• _WORK INSTRUCTIONS_
Your task is to return the span of lines beginning at the one with "(544, 269) = (822, 245): pink" and ending at the last line of the data, exactly as it stands.

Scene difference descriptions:

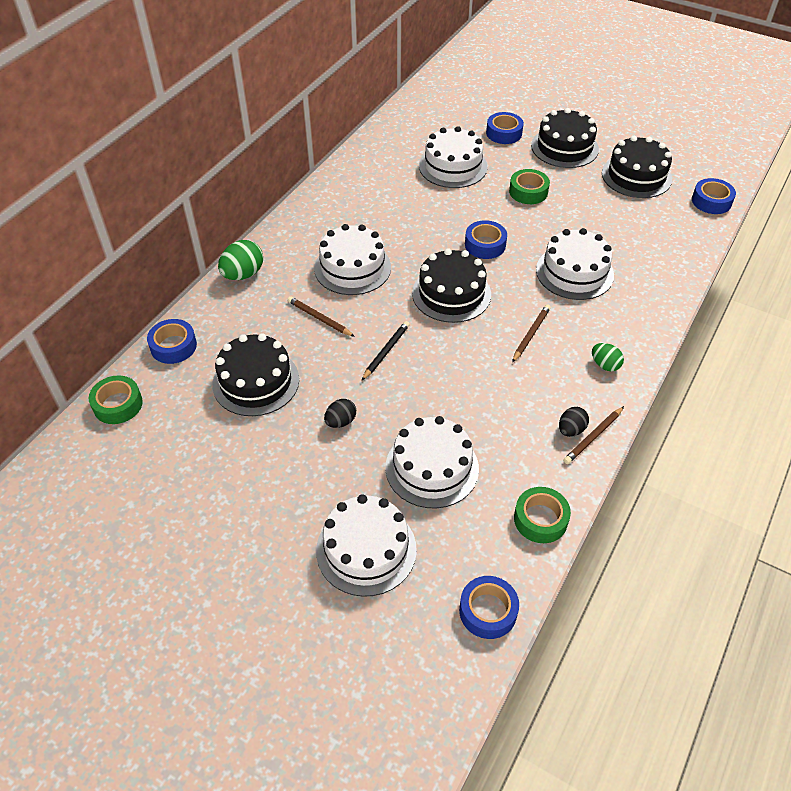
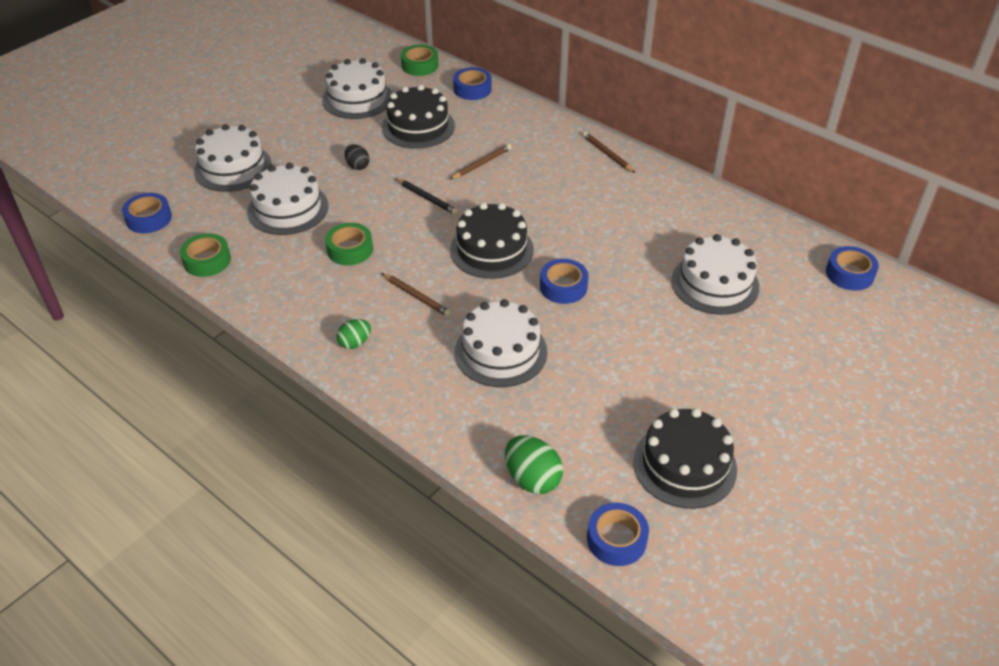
camera: 100 degrees right, 5 degrees down
(243, 274) = (551, 125): green egg -> green egg (532, 479)
(352, 268) = (546, 189): white cake -> white cake (357, 98)
(504, 133) = (790, 343): blue tape -> blue tape (849, 274)
(528, 192) = (657, 342): green tape -> green tape (350, 249)
(564, 147) = (757, 400): black cake -> none
(571, 430) = (287, 299): black egg -> none
(593, 437) = (272, 312): brown pencil -> brown pencil (607, 154)

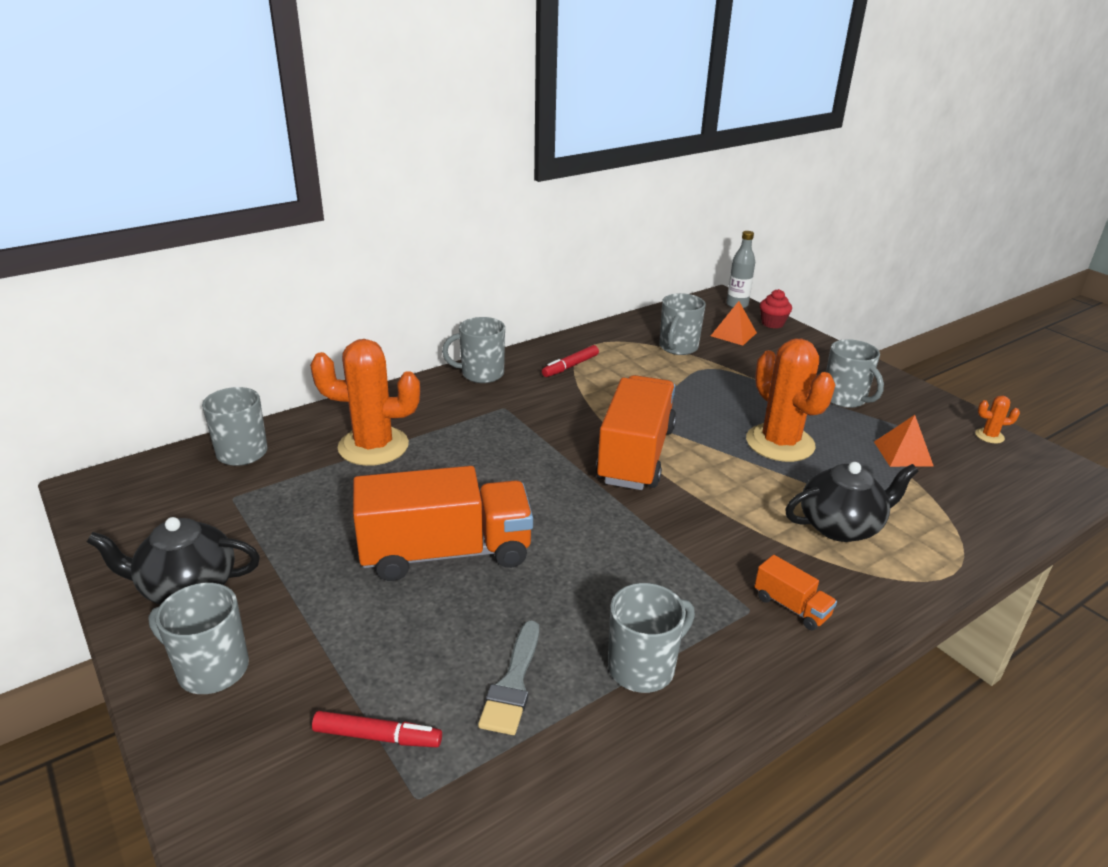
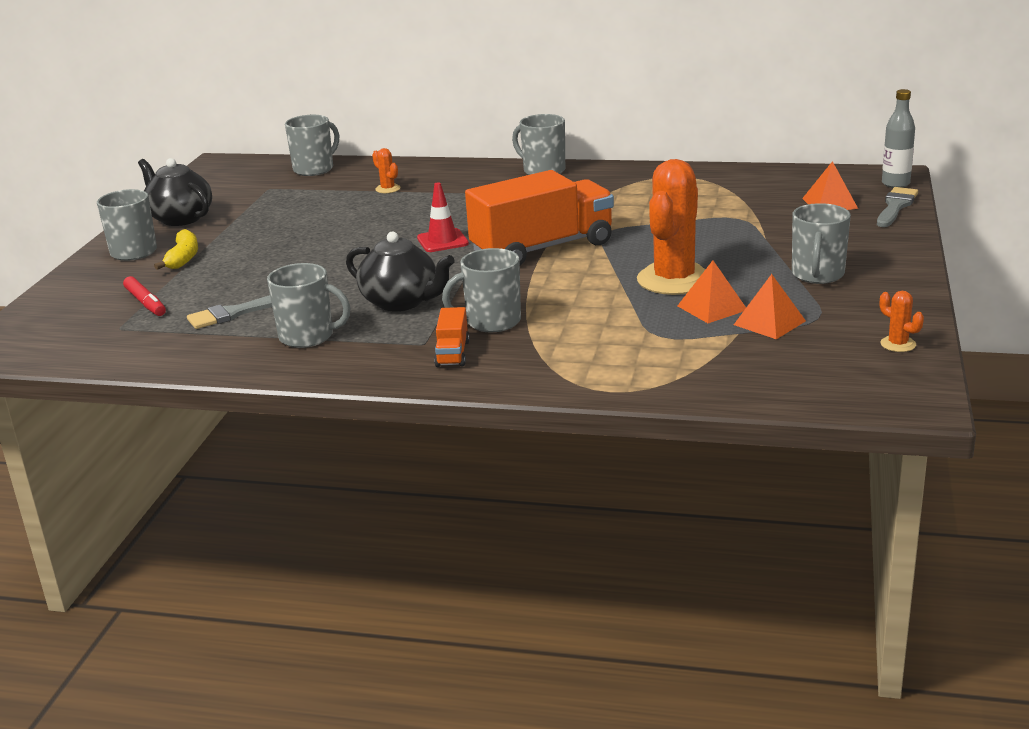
camera: 50 degrees right, 5 degrees down
(302, 643) = (183, 258): none -> yellow banana
(373, 446) = (388, 189): orange cactus -> orange cactus, size x0.41
(446, 553) = (319, 251): orange truck -> none
(541, 485) = (442, 241): none -> red traffic cone
(570, 366) = (621, 185): red marker -> none
(678, 347) = (748, 198): grey mug -> grey mug (492, 322)
(772, 323) = (895, 206): red cupcake -> grey brush
(841, 526) = (593, 336): black teapot -> black teapot (401, 302)
(850, 457) = (712, 307): none -> orange pyramid

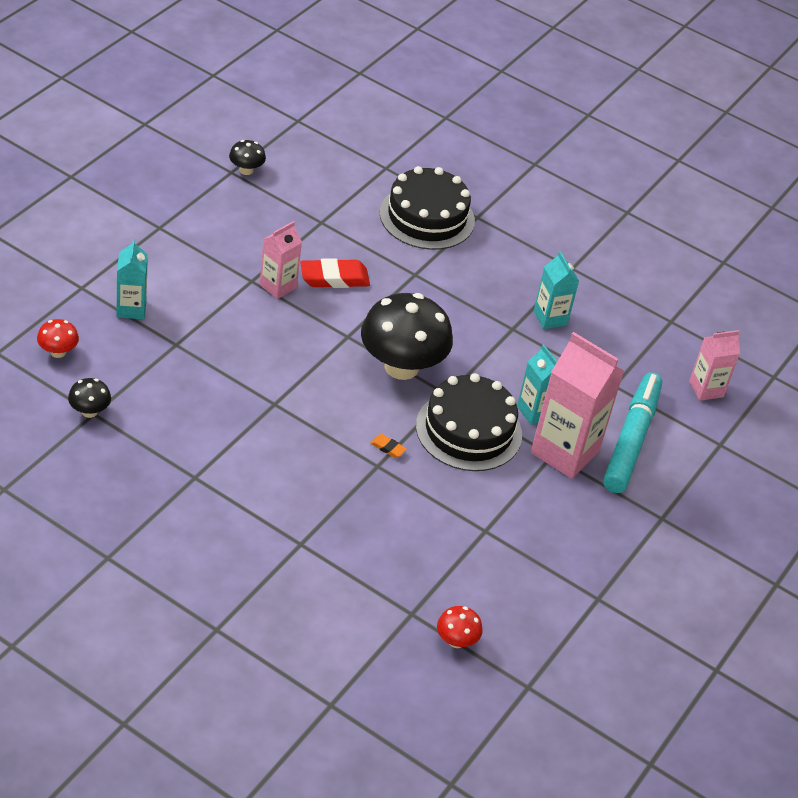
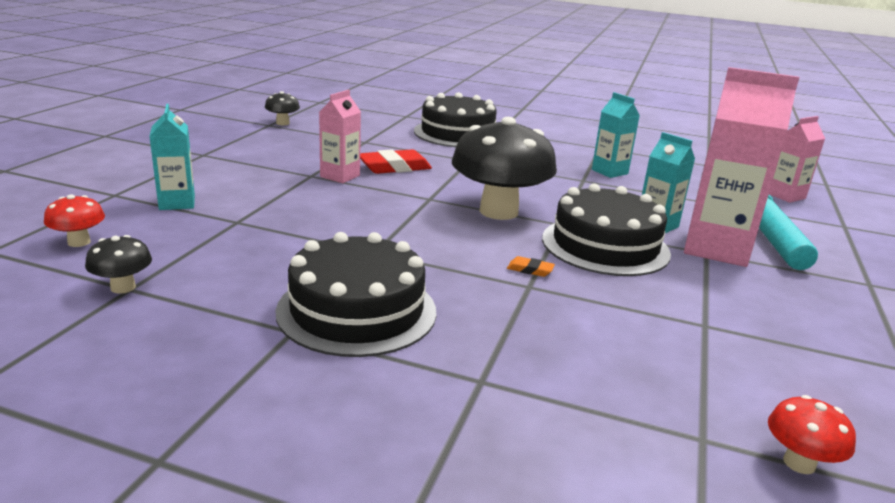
camera: 10 degrees left, 20 degrees down
(242, 466) = (357, 310): none -> black cake

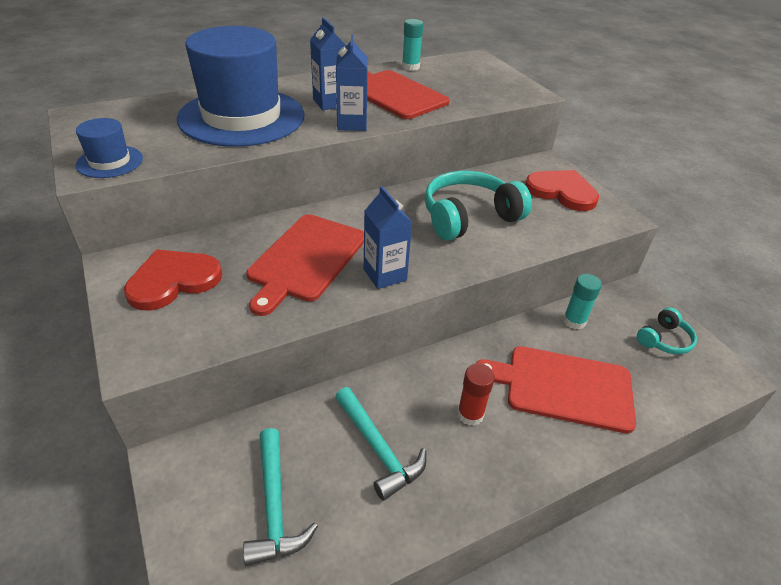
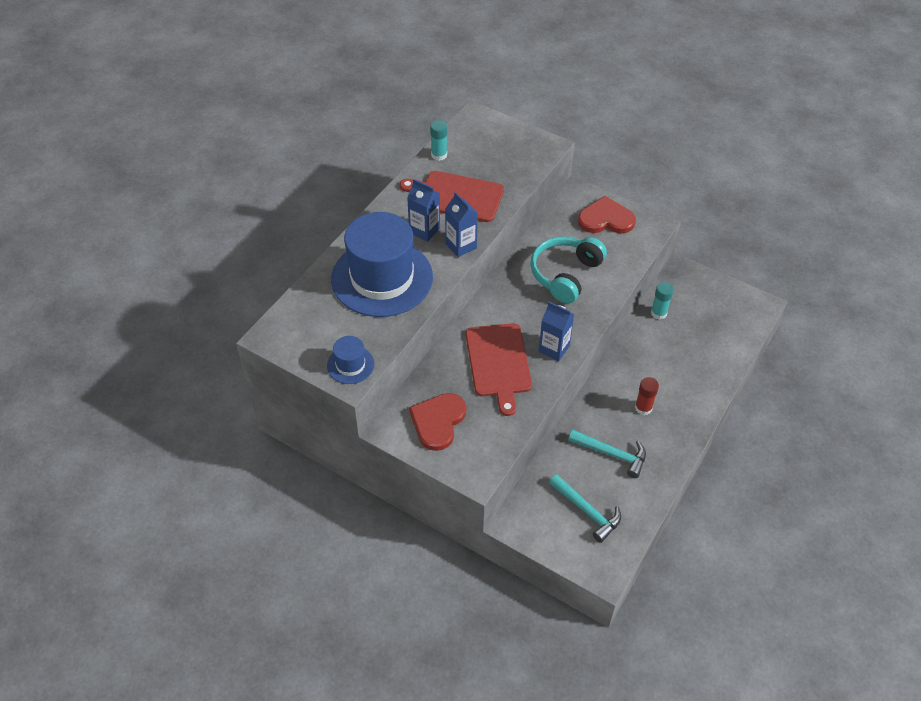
camera: 30 degrees left, 10 degrees up
(563, 387) = (679, 363): red cutting board -> none
(664, 340) = (715, 299): turquoise headphones -> none

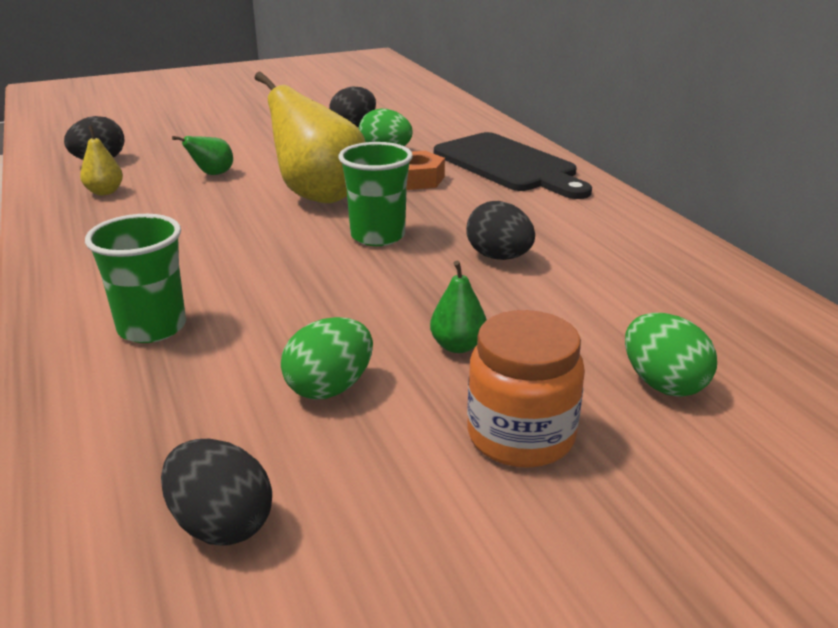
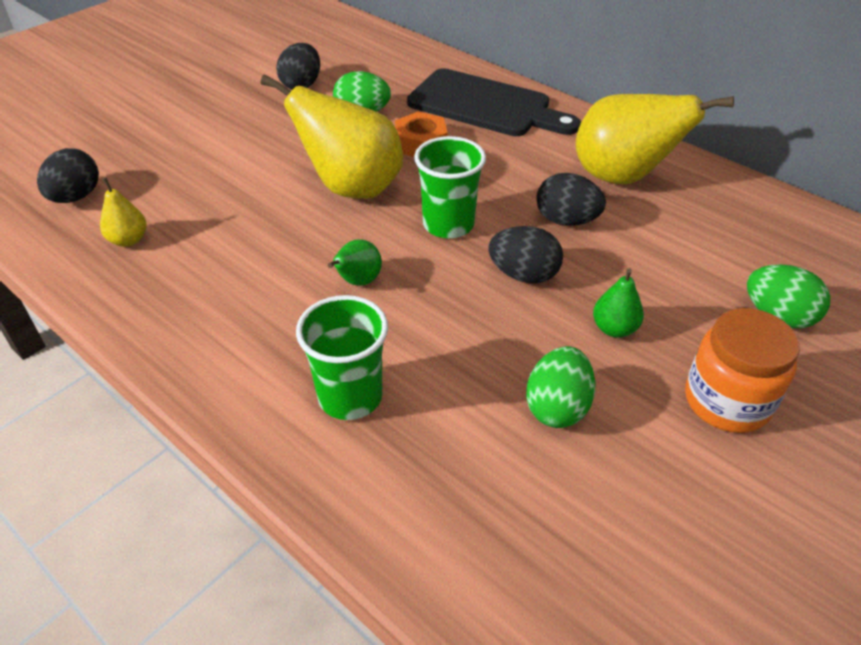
camera: 25 degrees left, 15 degrees up
(212, 174) = (219, 185): green pear -> green pear (357, 281)
(221, 524) = (596, 570): black egg -> black egg (523, 275)
(596, 239) = (622, 178): none -> yellow pear

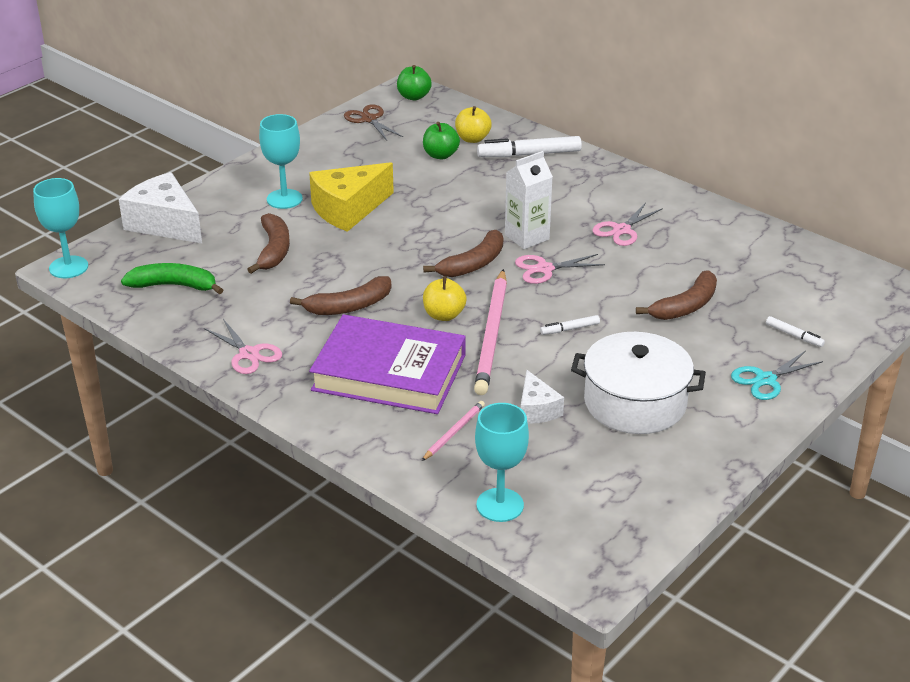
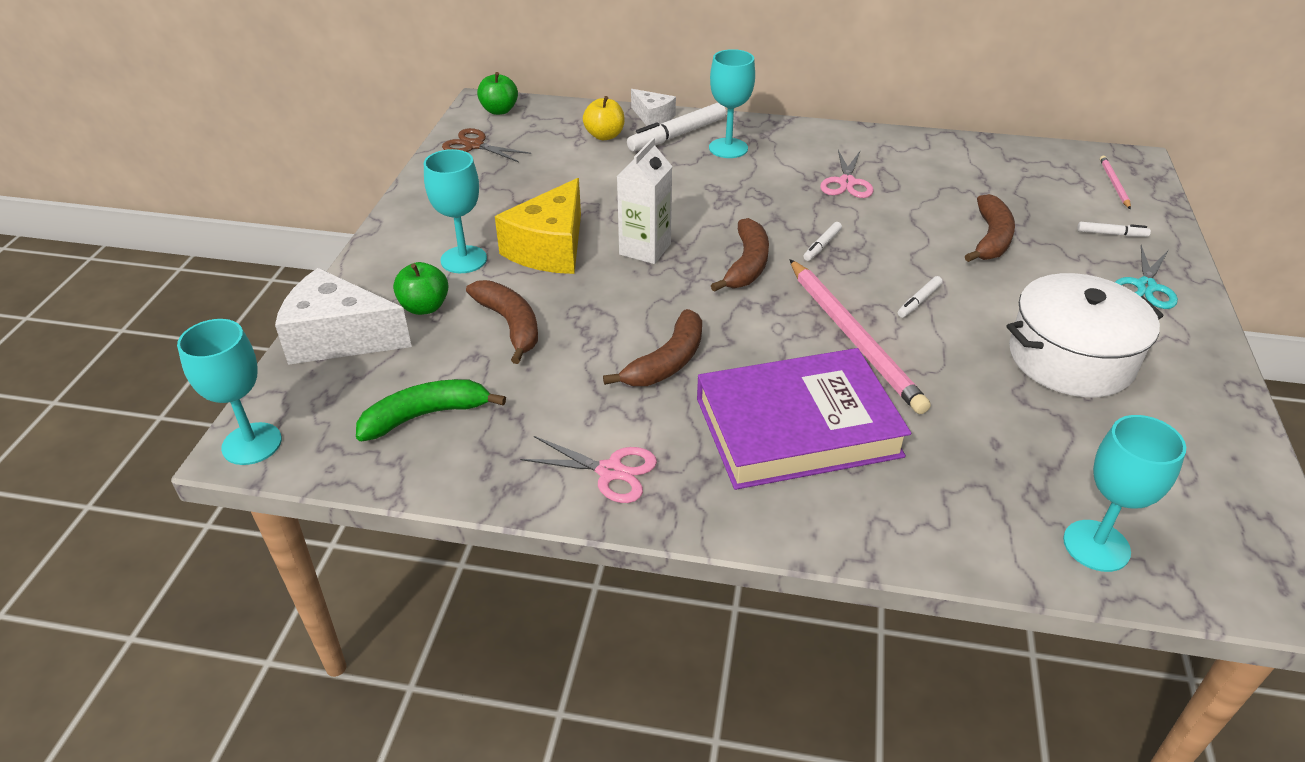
camera: 30 degrees left, 5 degrees up
(440, 155) = (589, 161): green apple -> green apple (424, 307)
(444, 315) = (780, 333): yellow apple -> none
(454, 432) = (946, 473): pink pencil -> pink pencil (1114, 184)
(527, 237) = (768, 218): white carton -> white carton (645, 249)
(536, 409) = (994, 406): white cheese -> white cheese (652, 117)
(544, 269) = (822, 245): pink scissors -> white marker
(558, 176) = (728, 148): none -> turquoise goblet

• _TASK OUTPUT_
(544, 269) = (822, 245): pink scissors -> white marker
(558, 176) = (728, 148): none -> turquoise goblet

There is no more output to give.